::: AVAILABLE RECORDS
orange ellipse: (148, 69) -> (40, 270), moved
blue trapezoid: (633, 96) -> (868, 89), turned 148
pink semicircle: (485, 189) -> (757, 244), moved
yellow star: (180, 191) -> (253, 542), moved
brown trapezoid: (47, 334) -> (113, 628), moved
::::::
[REQUIRED WORK]:
Everything from the line with "blue trapezoid: (633, 96)" to the last line of the entries above is to be retyped exactly. Include both ends.

[SOLUTION]:
blue trapezoid: (633, 96) -> (868, 89), turned 148
pink semicircle: (485, 189) -> (757, 244), moved
yellow star: (180, 191) -> (253, 542), moved
brown trapezoid: (47, 334) -> (113, 628), moved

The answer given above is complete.